STUDY MATERIAL:
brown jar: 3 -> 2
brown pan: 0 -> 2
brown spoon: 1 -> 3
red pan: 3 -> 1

--

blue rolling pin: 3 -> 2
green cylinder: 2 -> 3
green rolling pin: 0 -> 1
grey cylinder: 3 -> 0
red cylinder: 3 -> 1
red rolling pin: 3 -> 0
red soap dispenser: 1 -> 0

GOAL OF THE EXERCISE: Working from the material above, retype exactly the lines from the one with "brown jar: 3 -> 2" through the one with "red pan: 3 -> 1", both included, and only those lines.

RESPONSE BOX:
brown jar: 3 -> 2
brown pan: 0 -> 2
brown spoon: 1 -> 3
red pan: 3 -> 1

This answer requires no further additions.